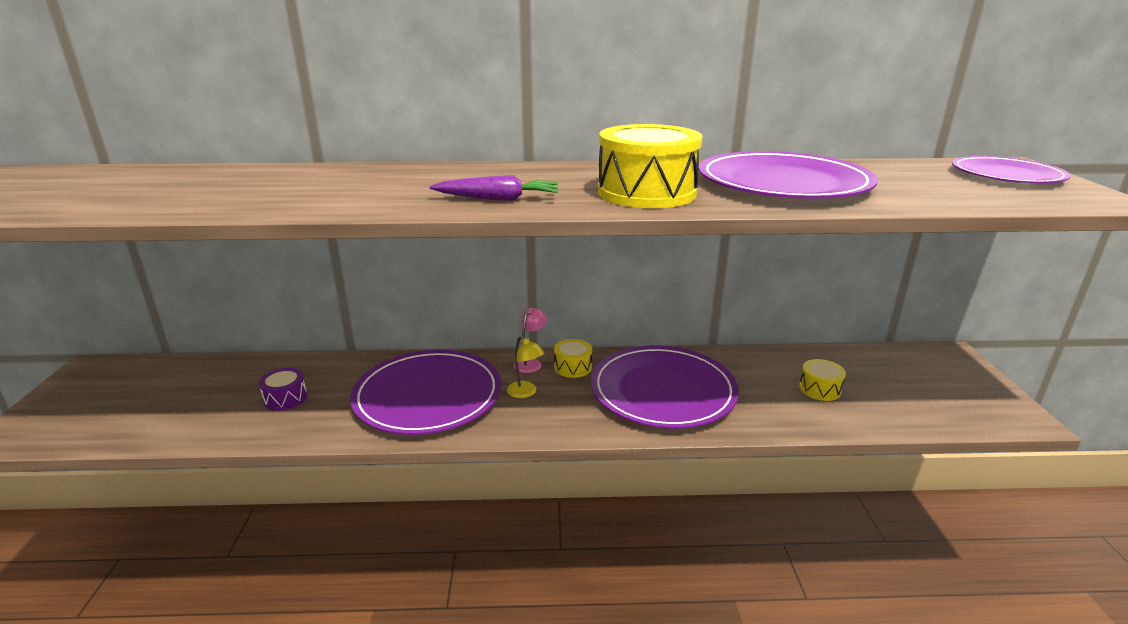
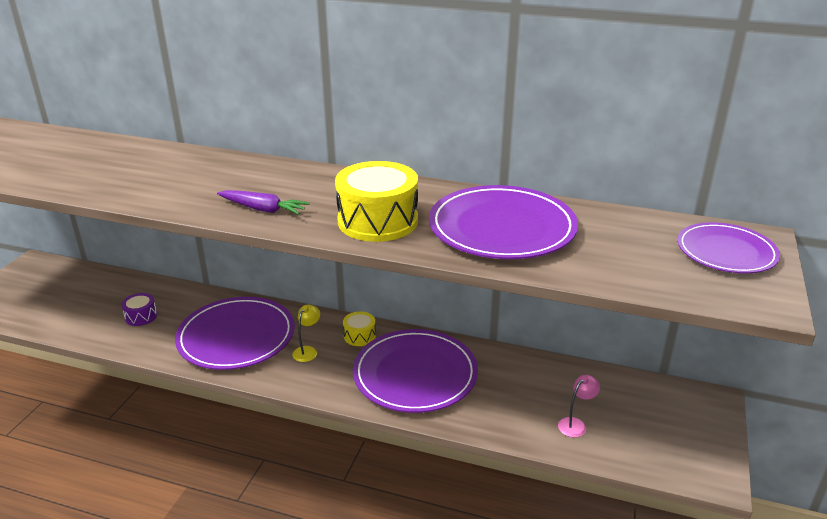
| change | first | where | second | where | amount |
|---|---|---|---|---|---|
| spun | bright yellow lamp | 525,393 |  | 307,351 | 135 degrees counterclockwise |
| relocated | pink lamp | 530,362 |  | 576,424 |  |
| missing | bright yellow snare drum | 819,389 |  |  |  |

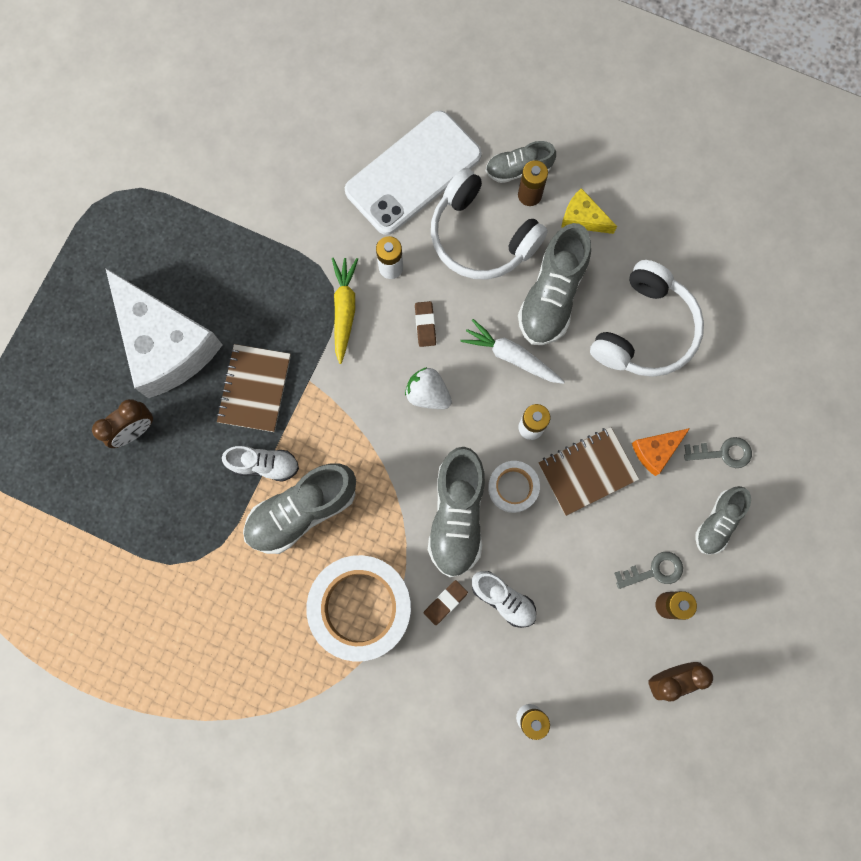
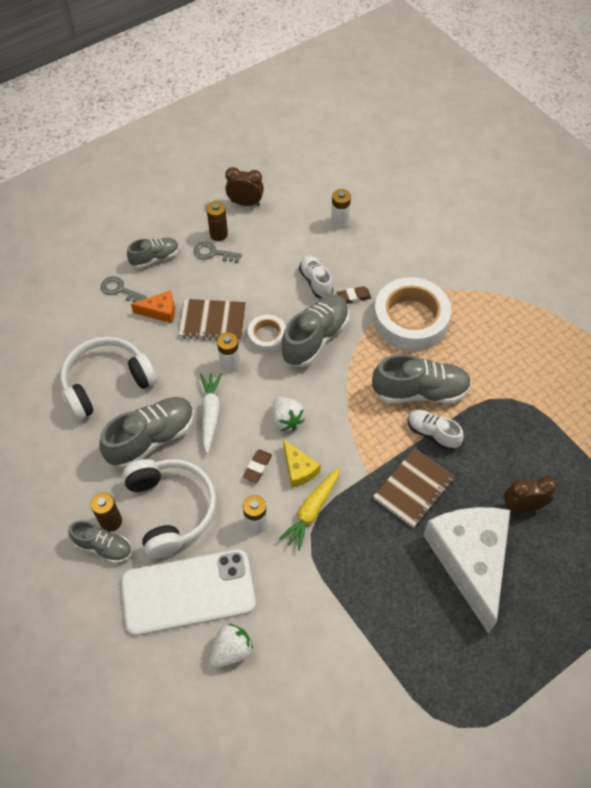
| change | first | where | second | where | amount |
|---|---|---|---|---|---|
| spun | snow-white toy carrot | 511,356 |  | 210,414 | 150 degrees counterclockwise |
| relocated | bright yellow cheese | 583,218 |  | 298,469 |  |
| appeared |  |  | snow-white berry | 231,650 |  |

□ □ □ □ □ □ □

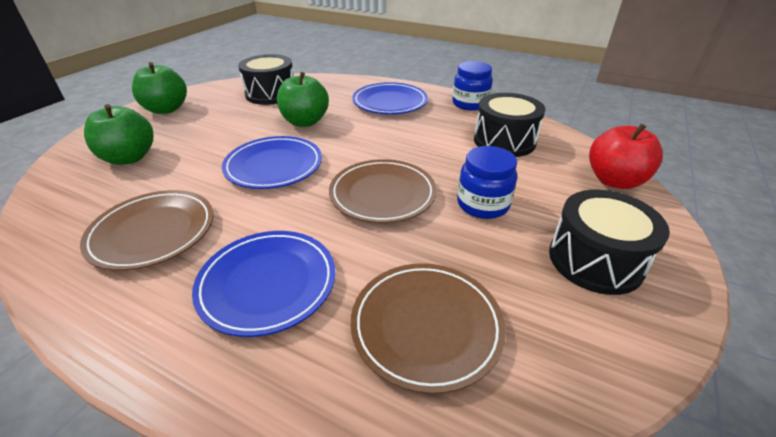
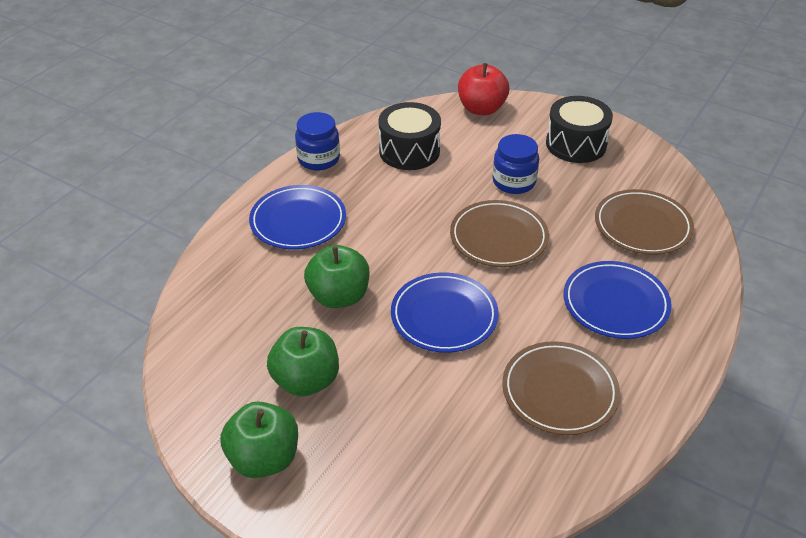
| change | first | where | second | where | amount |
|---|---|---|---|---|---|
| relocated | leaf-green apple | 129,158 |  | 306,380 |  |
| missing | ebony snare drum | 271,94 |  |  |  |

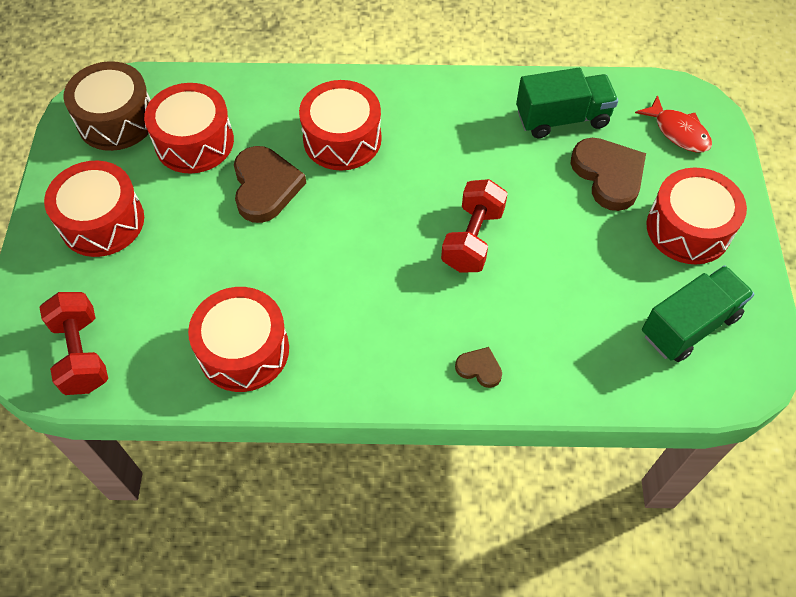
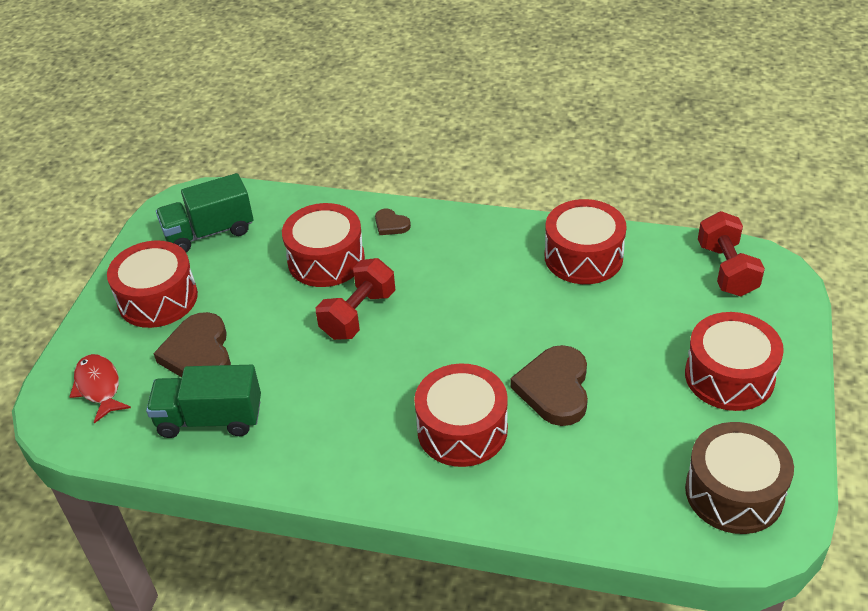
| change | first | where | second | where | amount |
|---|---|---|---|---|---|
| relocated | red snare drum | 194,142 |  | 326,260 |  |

□ □ □ □ □ □ □

### The task
Copy each line from the entries above that has the word "lamp" in it.

### Answer space
| spun | bright yellow lamp | 525,393 |  | 307,351 | 135 degrees counterclockwise |
| relocated | pink lamp | 530,362 |  | 576,424 |  |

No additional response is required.